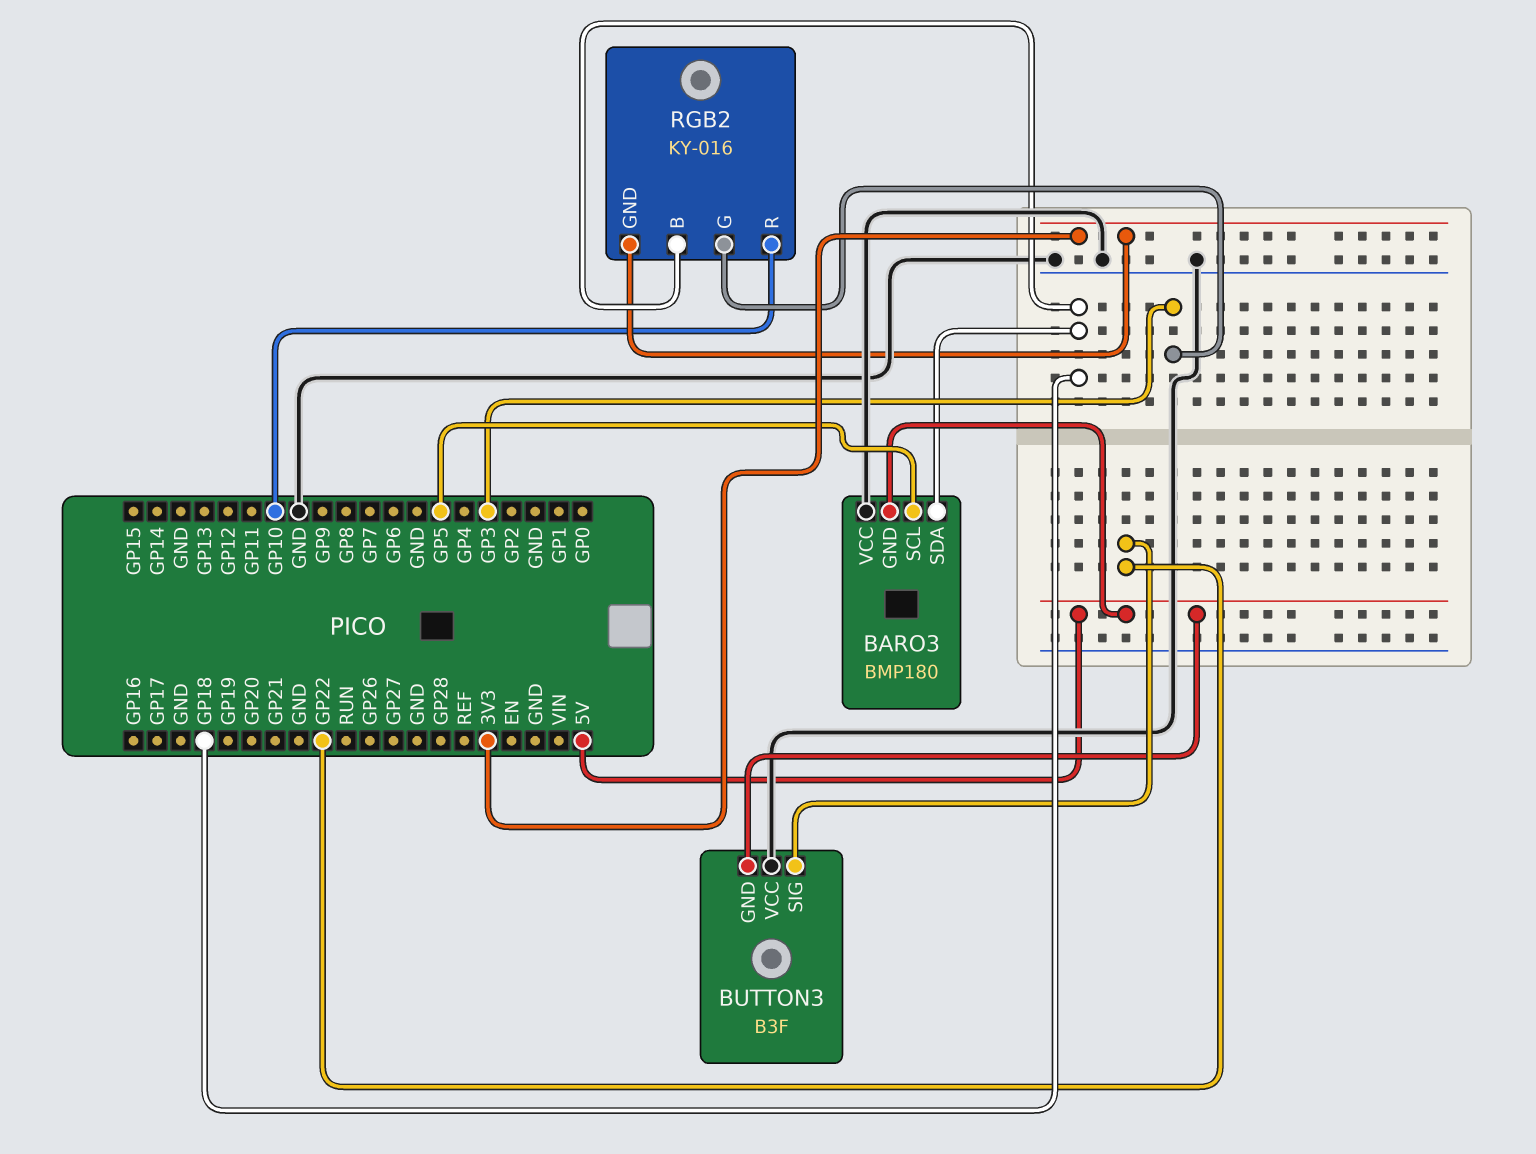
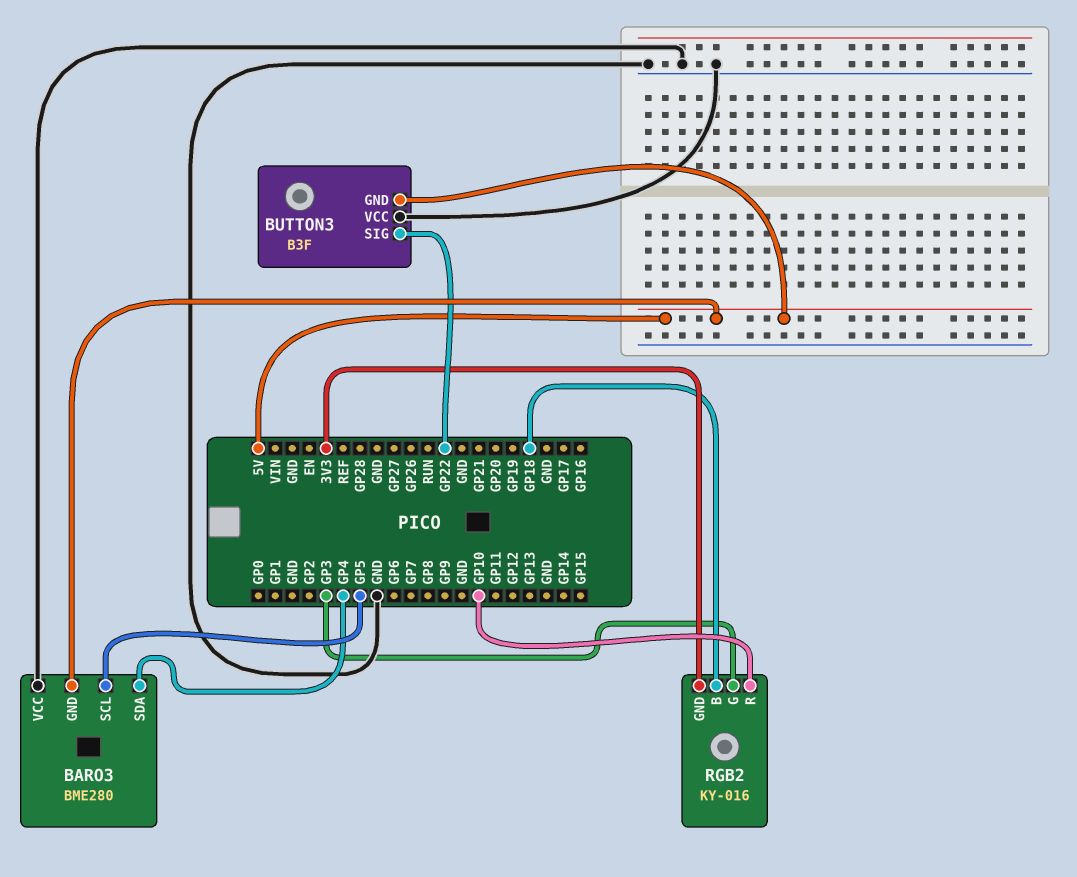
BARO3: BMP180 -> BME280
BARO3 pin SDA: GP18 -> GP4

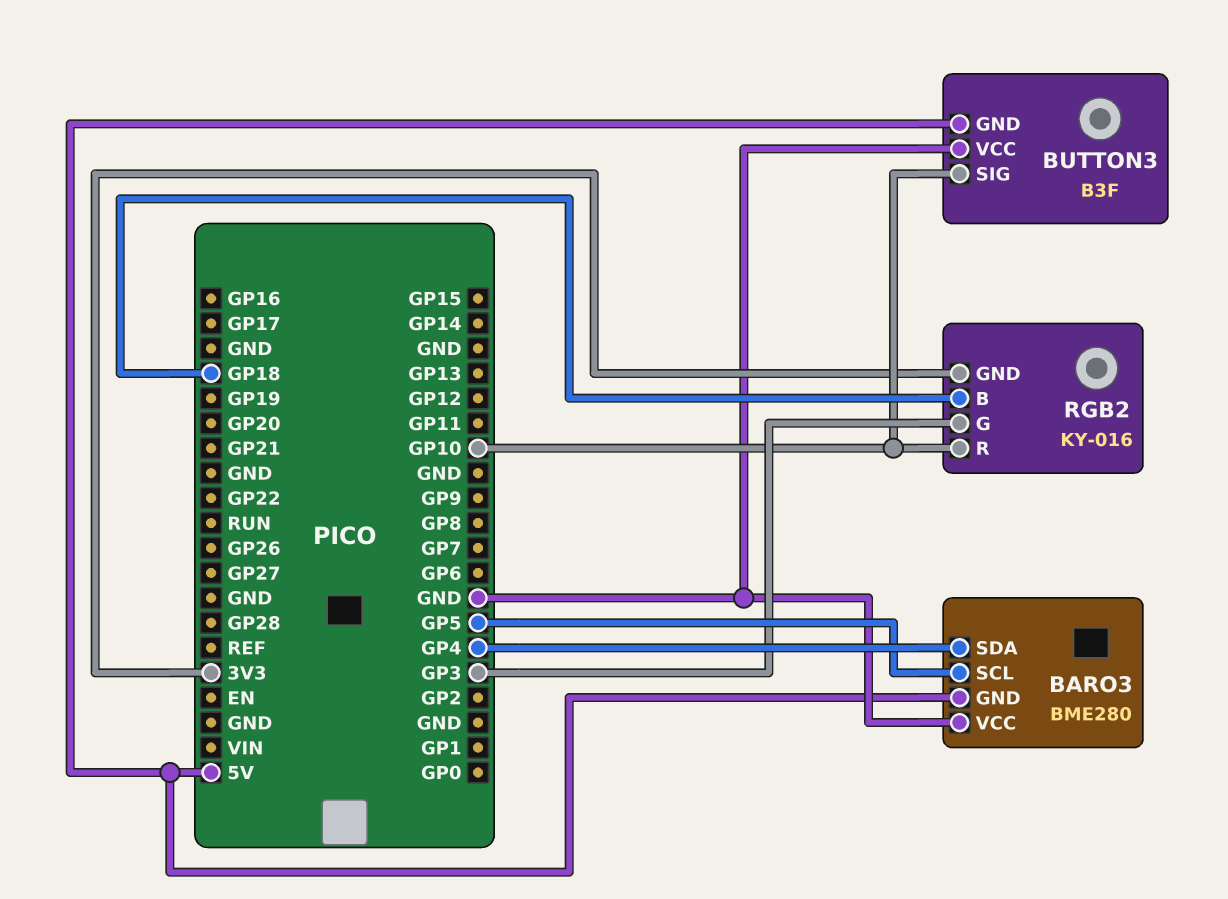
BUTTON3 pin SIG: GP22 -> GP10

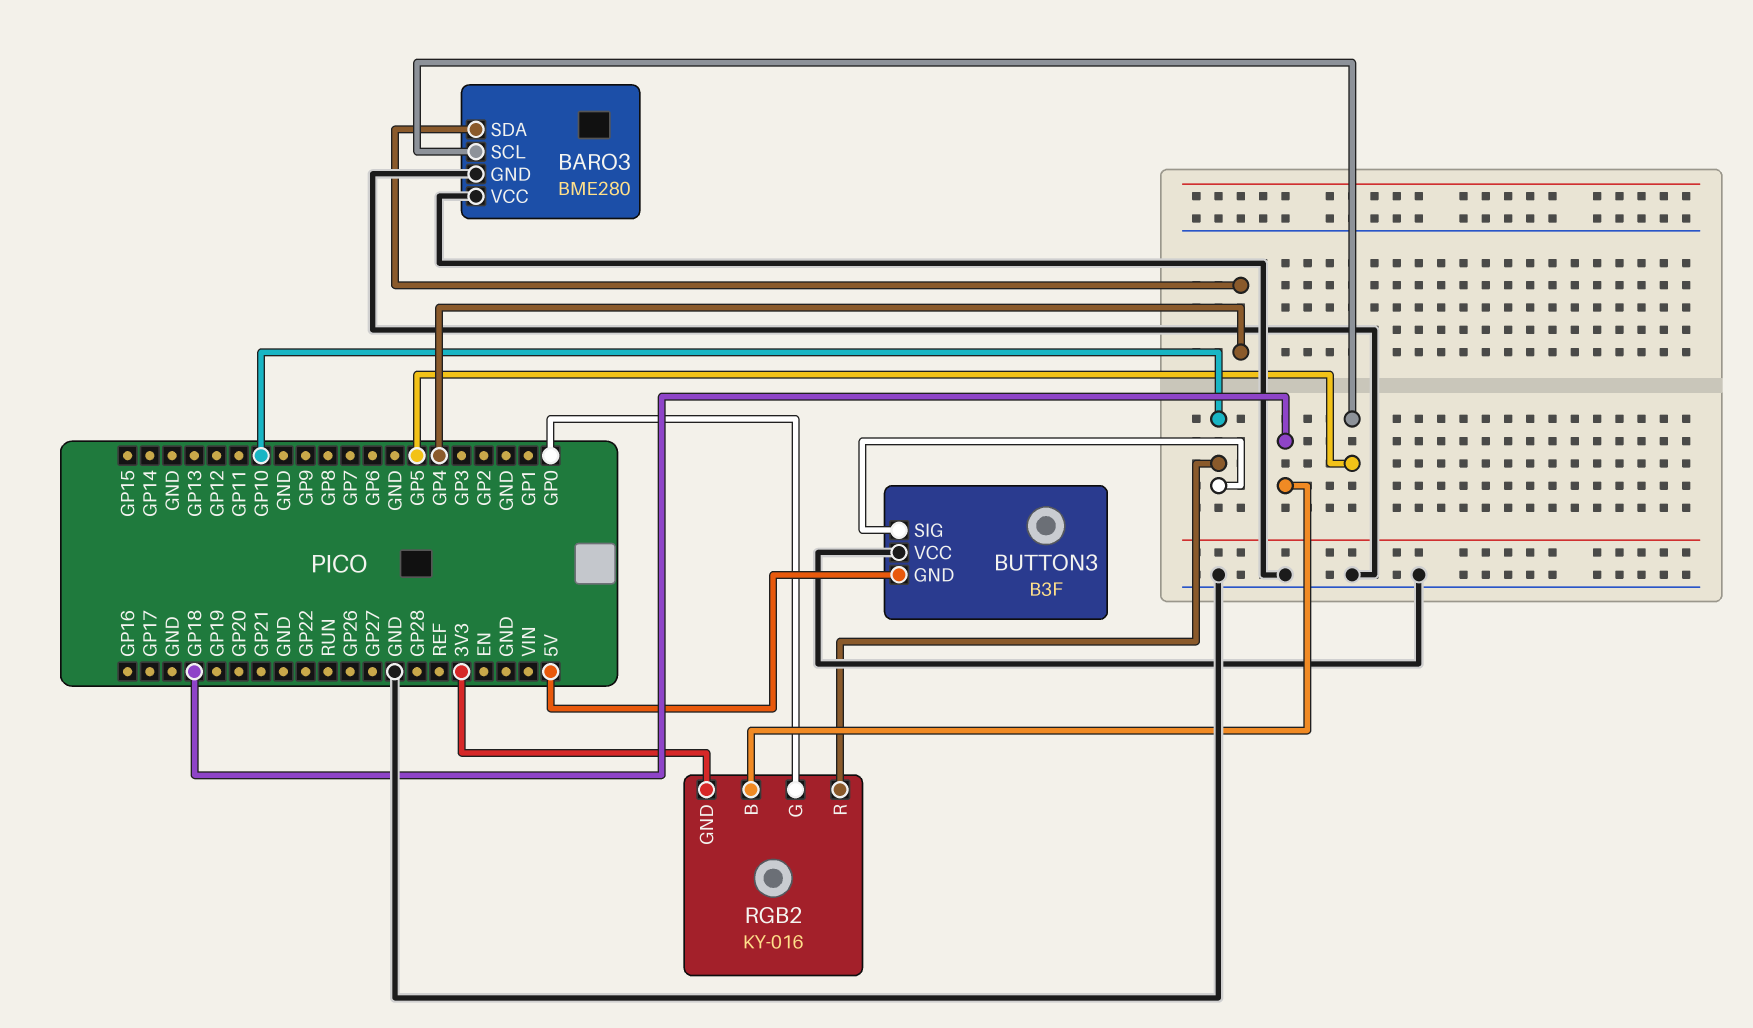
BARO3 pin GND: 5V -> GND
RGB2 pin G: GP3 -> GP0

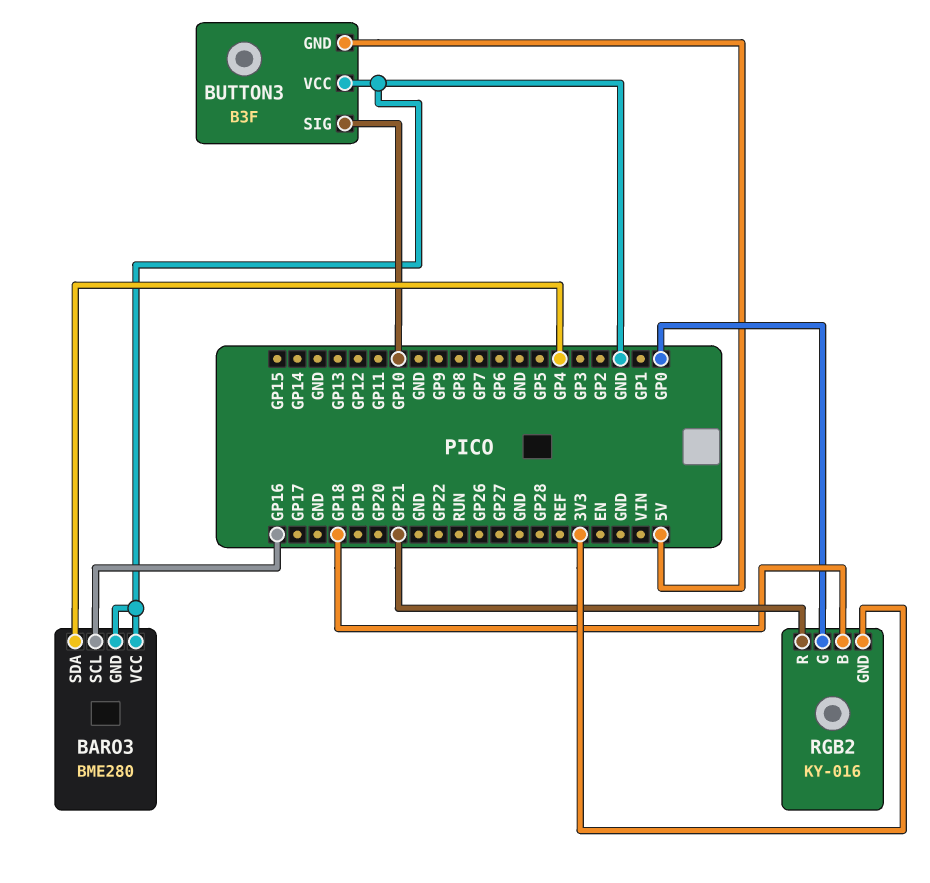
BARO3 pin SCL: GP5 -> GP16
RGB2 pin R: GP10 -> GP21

Task brief — What should appear is an exact copy of the lines from the one containing "BARO3 pin GND: 5V -> GND" through the last line of the records above, pictures excluded.

Answer section —
BARO3 pin GND: 5V -> GND
RGB2 pin G: GP3 -> GP0

BARO3 pin SCL: GP5 -> GP16
RGB2 pin R: GP10 -> GP21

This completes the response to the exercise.